— Instructions for the task —
Put the lines below into a Markdown table with the columns Row and Line, one row per line, numbered in order and with blank lines left out. Include only the lines starting at the one containing "Question: Considering the" and ending at the one containing "Answer: (B)".

— Input for this task —
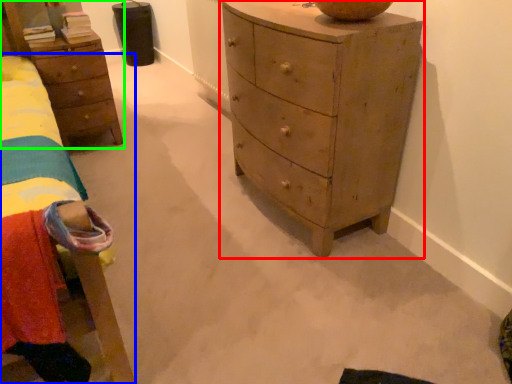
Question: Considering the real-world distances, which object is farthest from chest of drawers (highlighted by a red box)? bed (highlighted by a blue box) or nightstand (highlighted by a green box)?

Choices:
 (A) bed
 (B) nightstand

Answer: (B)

...

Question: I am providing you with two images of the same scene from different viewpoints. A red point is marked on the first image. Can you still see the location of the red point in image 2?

— Response to this exercise —
| Row | Line |
|---|---|
| 1 | Question: Considering the real-world distances, which object is farthest from chest of drawers (highlighted by a red box)? bed (highlighted by a blue box) or nightstand (highlighted by a green box)? |
| 2 | Choices: |
| 3 |  (A) bed |
| 4 |  (B) nightstand |
| 5 | Answer: (B) |